→ Directions:
From the line with "(473, 225) = (479, 194): blue" through the line with "(192, 199) = (307, 179): orange", repeat the entries verbatim, both end lines included, and add nothing.
=== Given data ===
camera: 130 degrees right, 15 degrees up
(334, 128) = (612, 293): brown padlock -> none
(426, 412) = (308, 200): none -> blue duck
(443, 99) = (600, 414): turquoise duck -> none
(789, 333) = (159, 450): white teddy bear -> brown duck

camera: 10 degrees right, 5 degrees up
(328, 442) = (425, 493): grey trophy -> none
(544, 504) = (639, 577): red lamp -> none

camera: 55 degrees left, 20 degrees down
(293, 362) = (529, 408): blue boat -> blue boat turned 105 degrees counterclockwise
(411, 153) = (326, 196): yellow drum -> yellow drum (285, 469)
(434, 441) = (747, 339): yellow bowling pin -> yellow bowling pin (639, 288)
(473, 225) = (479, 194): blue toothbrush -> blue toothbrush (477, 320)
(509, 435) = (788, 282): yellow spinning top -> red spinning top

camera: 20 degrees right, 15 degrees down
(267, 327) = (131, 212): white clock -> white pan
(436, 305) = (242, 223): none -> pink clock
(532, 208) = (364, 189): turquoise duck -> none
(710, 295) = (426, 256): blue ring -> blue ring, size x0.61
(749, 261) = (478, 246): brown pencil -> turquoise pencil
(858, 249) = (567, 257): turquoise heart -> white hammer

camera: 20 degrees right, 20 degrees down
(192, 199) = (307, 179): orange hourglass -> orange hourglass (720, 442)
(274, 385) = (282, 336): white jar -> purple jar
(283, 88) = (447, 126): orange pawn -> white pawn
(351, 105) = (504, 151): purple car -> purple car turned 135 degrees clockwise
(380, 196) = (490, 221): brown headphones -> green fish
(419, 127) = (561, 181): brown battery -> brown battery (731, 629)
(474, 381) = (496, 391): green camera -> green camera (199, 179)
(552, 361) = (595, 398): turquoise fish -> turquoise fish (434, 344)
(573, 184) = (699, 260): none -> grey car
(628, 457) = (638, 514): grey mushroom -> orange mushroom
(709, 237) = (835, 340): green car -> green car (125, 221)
===
→ Written solution:
(473, 225) = (479, 194): blue toothbrush -> blue toothbrush (477, 320)
(509, 435) = (788, 282): yellow spinning top -> red spinning top

camera: 20 degrees right, 15 degrees down
(267, 327) = (131, 212): white clock -> white pan
(436, 305) = (242, 223): none -> pink clock
(532, 208) = (364, 189): turquoise duck -> none
(710, 295) = (426, 256): blue ring -> blue ring, size x0.61
(749, 261) = (478, 246): brown pencil -> turquoise pencil
(858, 249) = (567, 257): turquoise heart -> white hammer

camera: 20 degrees right, 20 degrees down
(192, 199) = (307, 179): orange hourglass -> orange hourglass (720, 442)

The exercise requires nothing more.